Before-and-after change records
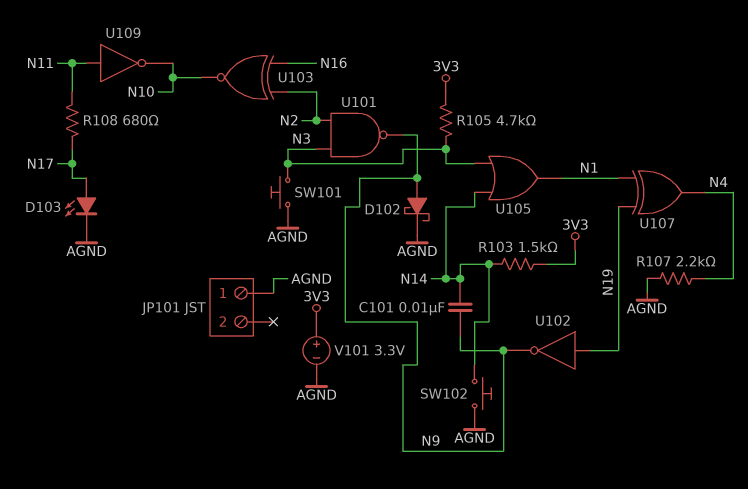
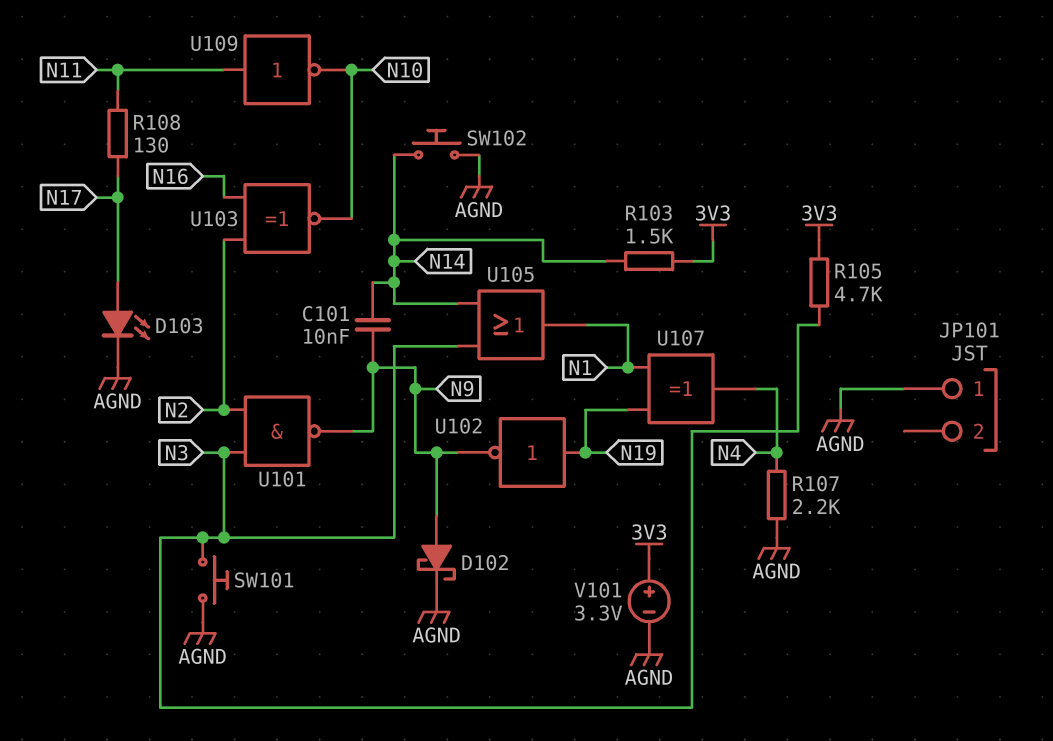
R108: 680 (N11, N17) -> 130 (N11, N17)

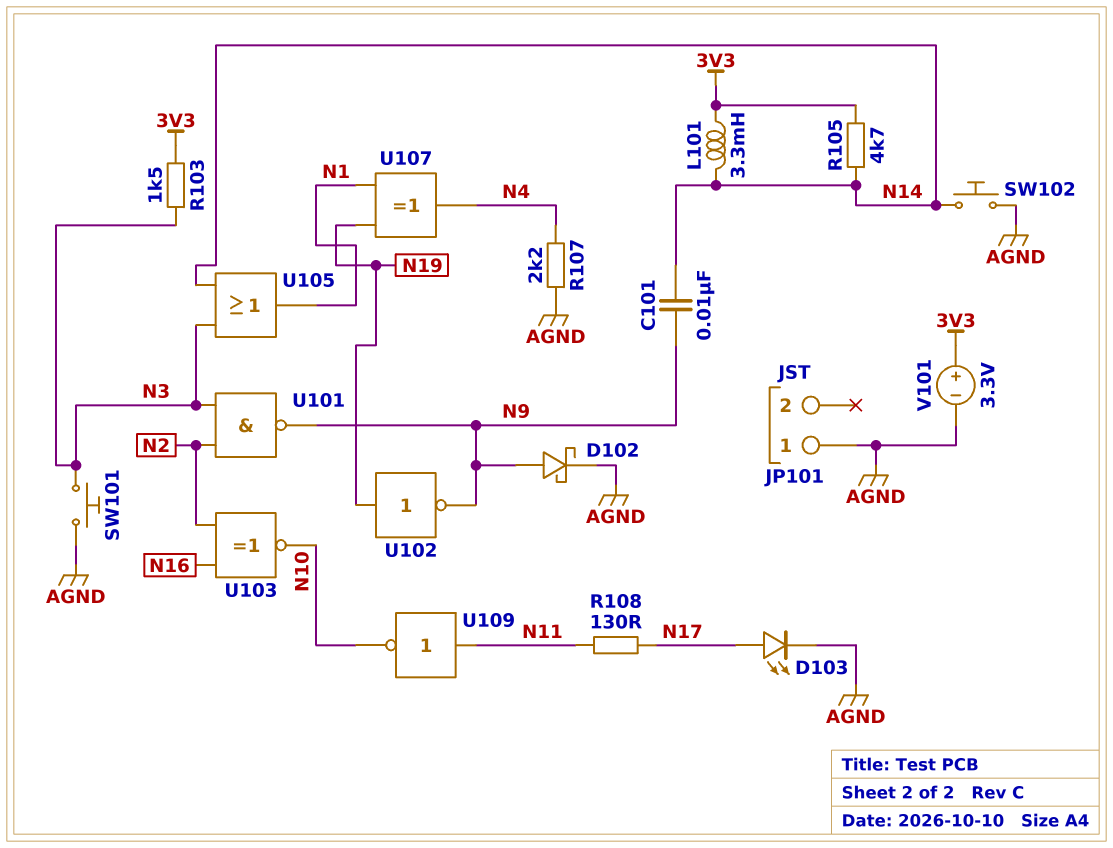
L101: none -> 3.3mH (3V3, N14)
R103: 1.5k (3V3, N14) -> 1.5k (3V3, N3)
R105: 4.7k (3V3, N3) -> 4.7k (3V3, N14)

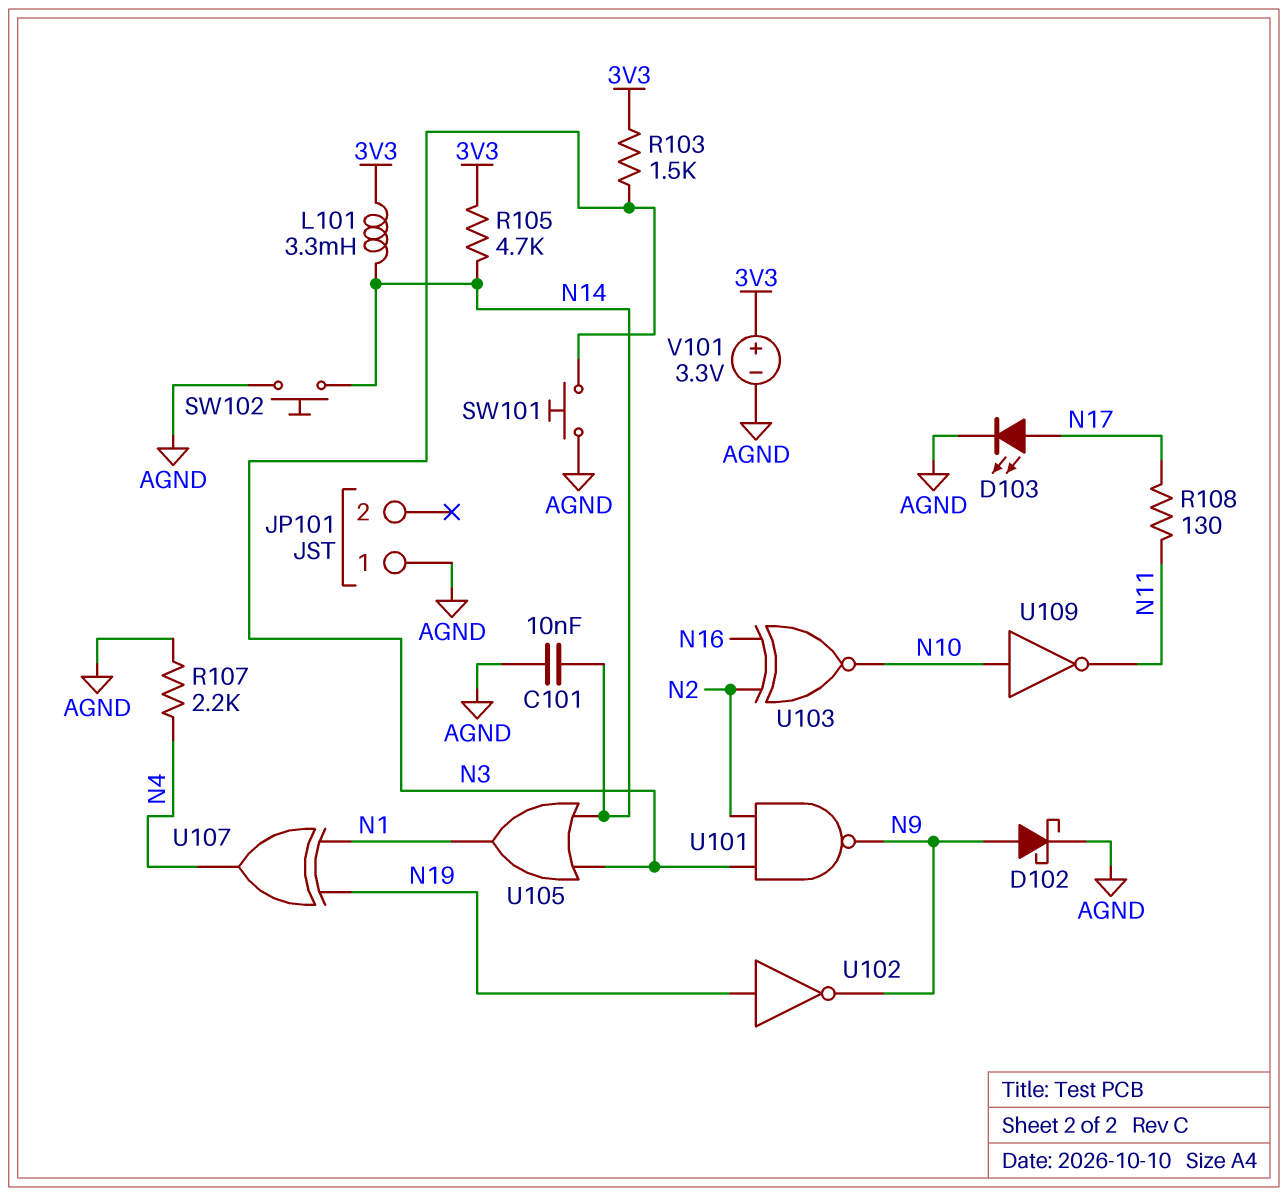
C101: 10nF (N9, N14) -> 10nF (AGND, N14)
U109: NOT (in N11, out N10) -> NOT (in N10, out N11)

...

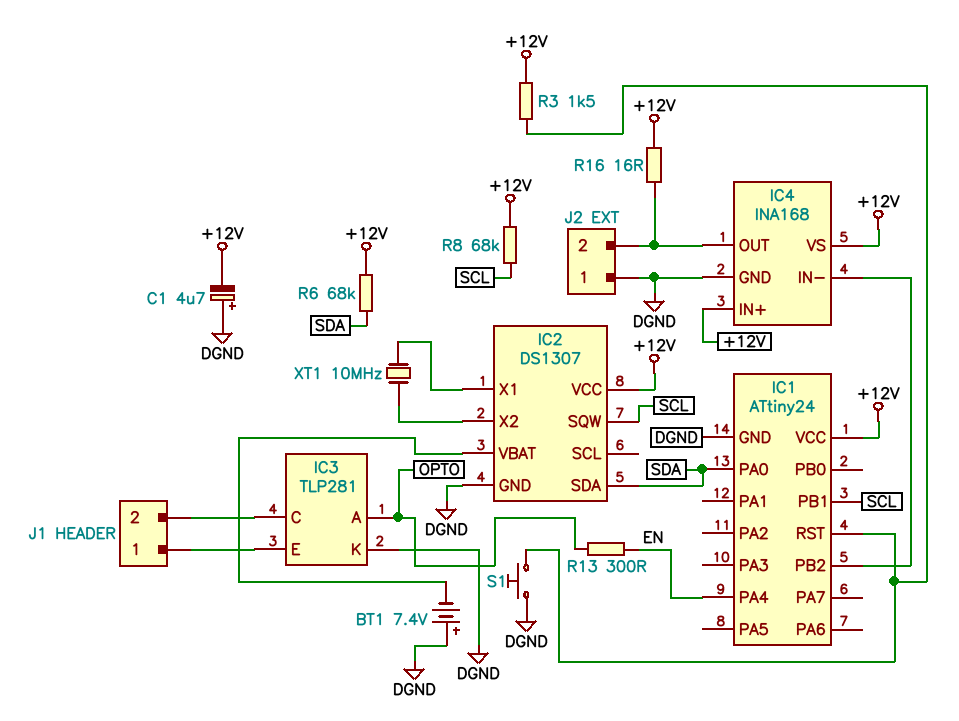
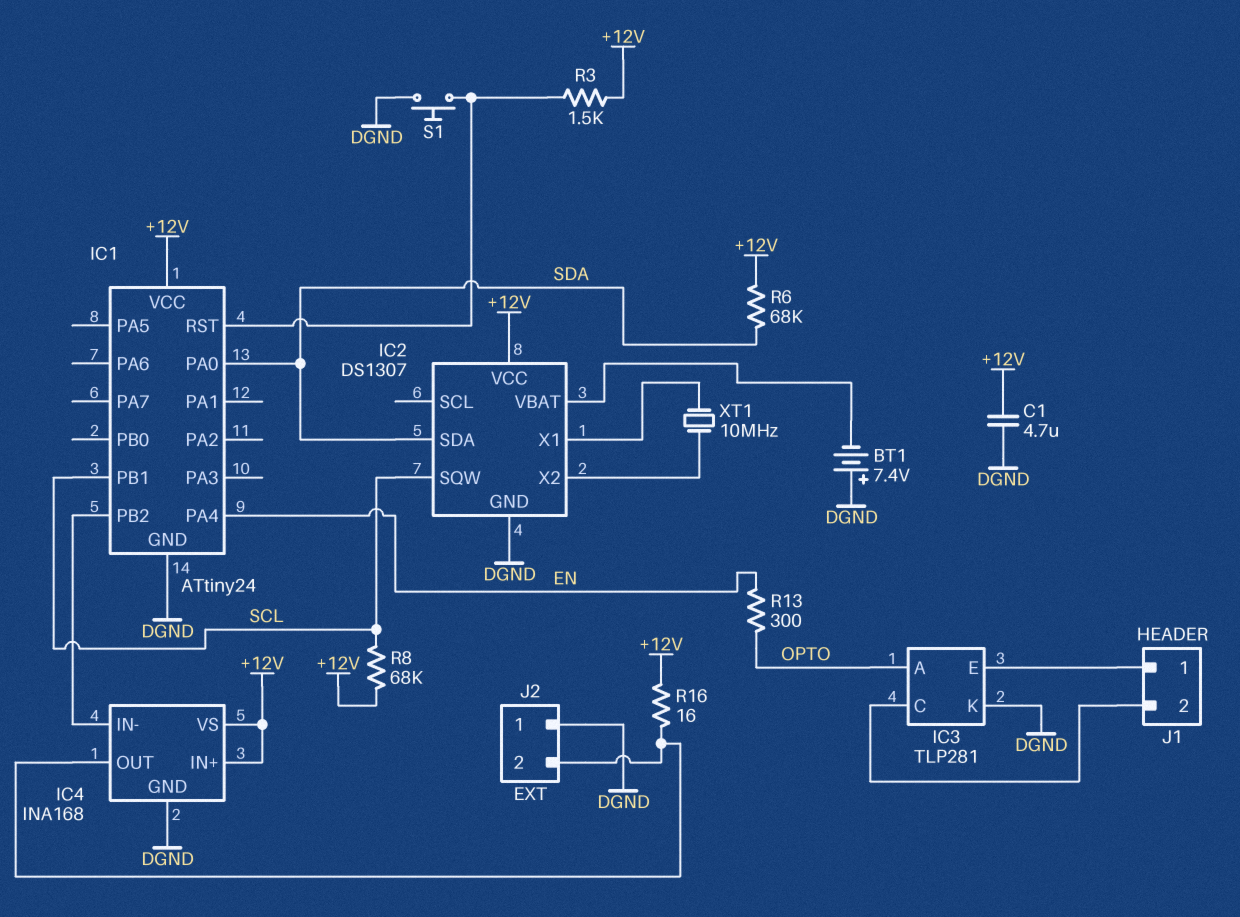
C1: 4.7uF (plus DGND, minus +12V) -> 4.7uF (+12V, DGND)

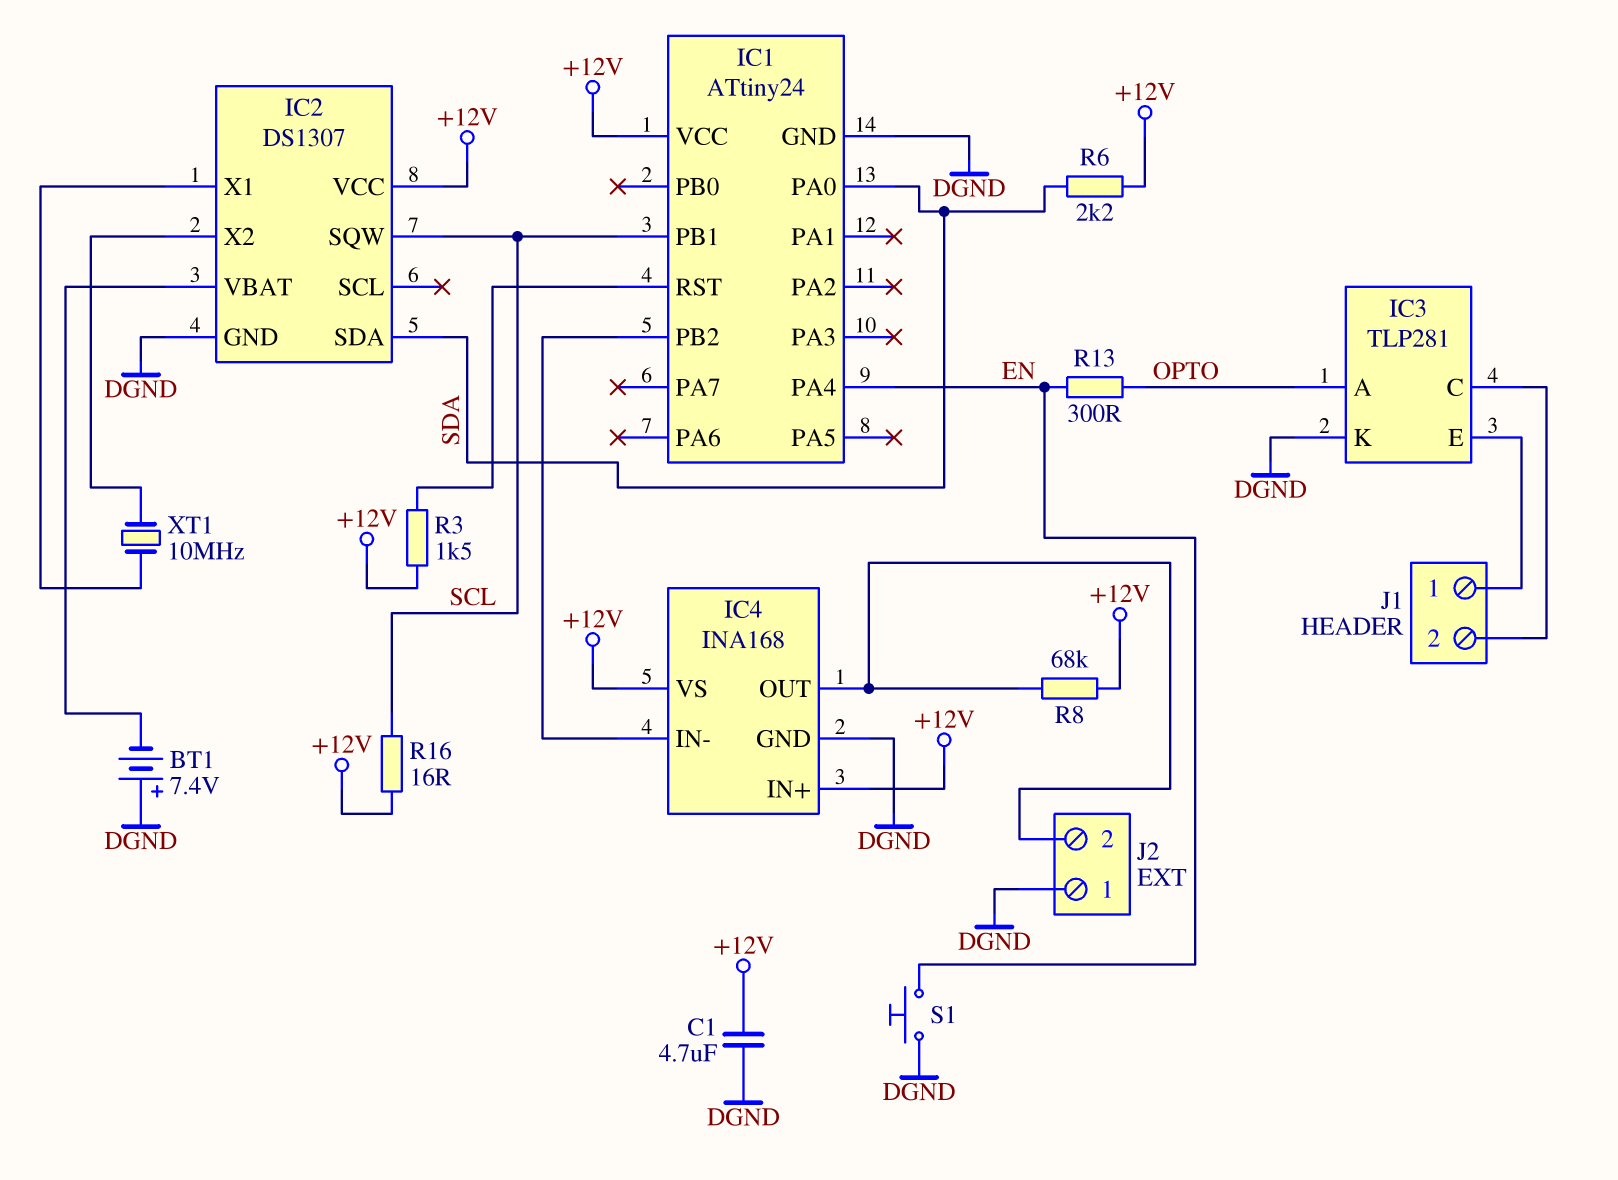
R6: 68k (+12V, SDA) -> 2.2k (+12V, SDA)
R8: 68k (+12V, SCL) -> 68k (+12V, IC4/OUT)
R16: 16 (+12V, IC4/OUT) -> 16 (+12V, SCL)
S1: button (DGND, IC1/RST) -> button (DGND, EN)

ASSIGNED TASK
Find all the lines with "DGND" in the data and copy them.

OUTPUT FOR THIS EXERCISE
C1: 4.7uF (plus DGND, minus +12V) -> 4.7uF (+12V, DGND)
S1: button (DGND, IC1/RST) -> button (DGND, EN)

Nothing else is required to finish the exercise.